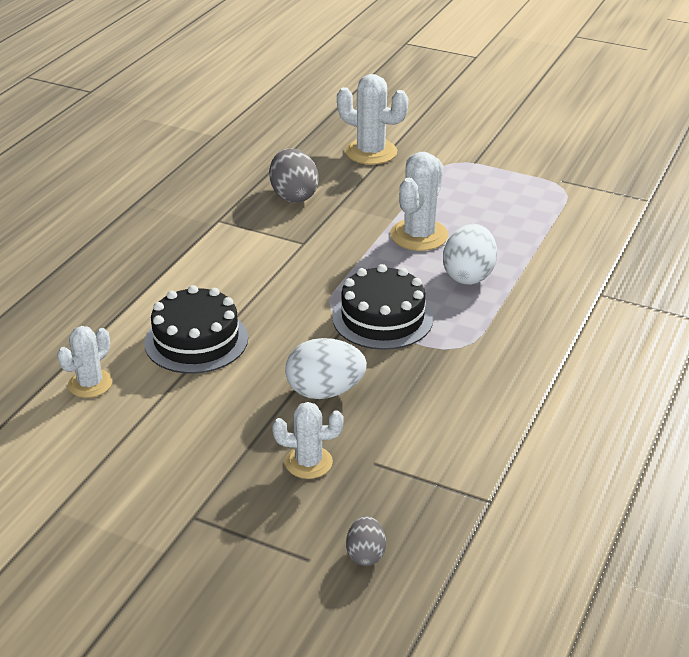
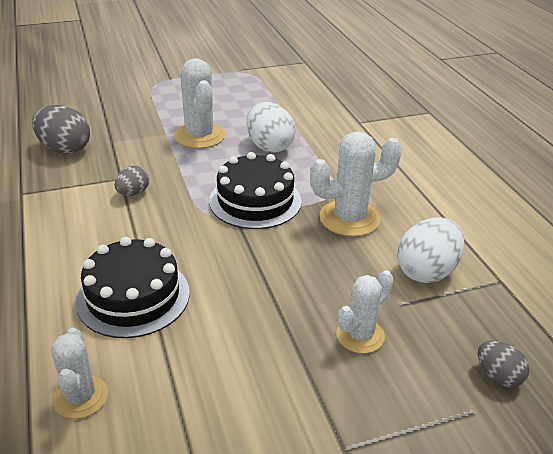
camera: 45 degrees left, 0 degrees up
(296, 261) = (133, 193): none -> grey egg
(325, 391) = (292, 275): white egg -> white egg (426, 271)
(371, 152) = (86, 98): white cactus -> white cactus (349, 218)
****************
WORK REQUEST: Each of the lines above should be transcribed exactly; no image is to be copied.

TASK OUTPUT:
camera: 45 degrees left, 0 degrees up
(296, 261) = (133, 193): none -> grey egg
(325, 391) = (292, 275): white egg -> white egg (426, 271)
(371, 152) = (86, 98): white cactus -> white cactus (349, 218)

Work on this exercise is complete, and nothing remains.